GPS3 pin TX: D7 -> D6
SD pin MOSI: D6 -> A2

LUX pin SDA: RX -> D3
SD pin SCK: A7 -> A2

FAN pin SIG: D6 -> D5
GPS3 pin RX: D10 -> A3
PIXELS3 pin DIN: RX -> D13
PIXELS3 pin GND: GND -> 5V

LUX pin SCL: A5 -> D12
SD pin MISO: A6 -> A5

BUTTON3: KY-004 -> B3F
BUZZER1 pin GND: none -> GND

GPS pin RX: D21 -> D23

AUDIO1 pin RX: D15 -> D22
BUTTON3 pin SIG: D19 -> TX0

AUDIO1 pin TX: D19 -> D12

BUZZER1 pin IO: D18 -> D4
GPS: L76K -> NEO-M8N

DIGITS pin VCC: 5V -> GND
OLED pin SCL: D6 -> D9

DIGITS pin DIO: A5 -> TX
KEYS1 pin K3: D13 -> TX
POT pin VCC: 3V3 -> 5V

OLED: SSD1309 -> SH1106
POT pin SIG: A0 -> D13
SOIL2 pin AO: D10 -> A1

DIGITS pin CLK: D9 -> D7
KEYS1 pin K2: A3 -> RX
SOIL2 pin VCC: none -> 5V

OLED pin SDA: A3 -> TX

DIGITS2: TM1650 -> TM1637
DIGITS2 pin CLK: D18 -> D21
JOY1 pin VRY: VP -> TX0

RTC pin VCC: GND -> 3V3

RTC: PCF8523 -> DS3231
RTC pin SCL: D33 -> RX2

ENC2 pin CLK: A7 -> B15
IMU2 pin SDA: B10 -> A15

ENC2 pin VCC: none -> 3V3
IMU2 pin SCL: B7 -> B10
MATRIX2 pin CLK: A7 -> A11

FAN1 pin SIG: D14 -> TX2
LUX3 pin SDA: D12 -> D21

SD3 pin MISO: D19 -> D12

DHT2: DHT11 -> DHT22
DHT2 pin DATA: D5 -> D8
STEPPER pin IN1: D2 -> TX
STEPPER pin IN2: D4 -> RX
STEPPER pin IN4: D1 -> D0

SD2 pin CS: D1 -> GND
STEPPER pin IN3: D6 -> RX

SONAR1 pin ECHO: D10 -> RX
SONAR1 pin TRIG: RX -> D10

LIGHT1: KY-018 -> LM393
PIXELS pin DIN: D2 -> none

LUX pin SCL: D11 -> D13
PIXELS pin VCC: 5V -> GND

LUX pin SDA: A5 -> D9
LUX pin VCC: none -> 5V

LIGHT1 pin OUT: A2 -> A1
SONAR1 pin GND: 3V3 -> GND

________________

- [What needs to be done]: Repeat all the lines above, keeping them exactly as they are.

- [Exercise response]:
GPS3 pin TX: D7 -> D6
SD pin MOSI: D6 -> A2

LUX pin SDA: RX -> D3
SD pin SCK: A7 -> A2

FAN pin SIG: D6 -> D5
GPS3 pin RX: D10 -> A3
PIXELS3 pin DIN: RX -> D13
PIXELS3 pin GND: GND -> 5V

LUX pin SCL: A5 -> D12
SD pin MISO: A6 -> A5

BUTTON3: KY-004 -> B3F
BUZZER1 pin GND: none -> GND

GPS pin RX: D21 -> D23

AUDIO1 pin RX: D15 -> D22
BUTTON3 pin SIG: D19 -> TX0

AUDIO1 pin TX: D19 -> D12

BUZZER1 pin IO: D18 -> D4
GPS: L76K -> NEO-M8N

DIGITS pin VCC: 5V -> GND
OLED pin SCL: D6 -> D9

DIGITS pin DIO: A5 -> TX
KEYS1 pin K3: D13 -> TX
POT pin VCC: 3V3 -> 5V

OLED: SSD1309 -> SH1106
POT pin SIG: A0 -> D13
SOIL2 pin AO: D10 -> A1

DIGITS pin CLK: D9 -> D7
KEYS1 pin K2: A3 -> RX
SOIL2 pin VCC: none -> 5V

OLED pin SDA: A3 -> TX

DIGITS2: TM1650 -> TM1637
DIGITS2 pin CLK: D18 -> D21
JOY1 pin VRY: VP -> TX0

RTC pin VCC: GND -> 3V3

RTC: PCF8523 -> DS3231
RTC pin SCL: D33 -> RX2

ENC2 pin CLK: A7 -> B15
IMU2 pin SDA: B10 -> A15

ENC2 pin VCC: none -> 3V3
IMU2 pin SCL: B7 -> B10
MATRIX2 pin CLK: A7 -> A11

FAN1 pin SIG: D14 -> TX2
LUX3 pin SDA: D12 -> D21

SD3 pin MISO: D19 -> D12

DHT2: DHT11 -> DHT22
DHT2 pin DATA: D5 -> D8
STEPPER pin IN1: D2 -> TX
STEPPER pin IN2: D4 -> RX
STEPPER pin IN4: D1 -> D0

SD2 pin CS: D1 -> GND
STEPPER pin IN3: D6 -> RX

SONAR1 pin ECHO: D10 -> RX
SONAR1 pin TRIG: RX -> D10

LIGHT1: KY-018 -> LM393
PIXELS pin DIN: D2 -> none

LUX pin SCL: D11 -> D13
PIXELS pin VCC: 5V -> GND

LUX pin SDA: A5 -> D9
LUX pin VCC: none -> 5V

LIGHT1 pin OUT: A2 -> A1
SONAR1 pin GND: 3V3 -> GND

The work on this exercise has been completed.